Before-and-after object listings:
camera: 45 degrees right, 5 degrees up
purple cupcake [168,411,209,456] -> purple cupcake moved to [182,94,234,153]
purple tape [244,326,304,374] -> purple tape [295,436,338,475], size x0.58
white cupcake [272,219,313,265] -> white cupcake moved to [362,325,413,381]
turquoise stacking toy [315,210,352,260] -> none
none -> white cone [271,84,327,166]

◆ TASK DESCRIPTION
Set down, word for word, each line from the top of the records above through the line with "purple tape [244,326,304,374]".

◆ SOLUTION TO THIS PROBLEM
camera: 45 degrees right, 5 degrees up
purple cupcake [168,411,209,456] -> purple cupcake moved to [182,94,234,153]
purple tape [244,326,304,374] -> purple tape [295,436,338,475], size x0.58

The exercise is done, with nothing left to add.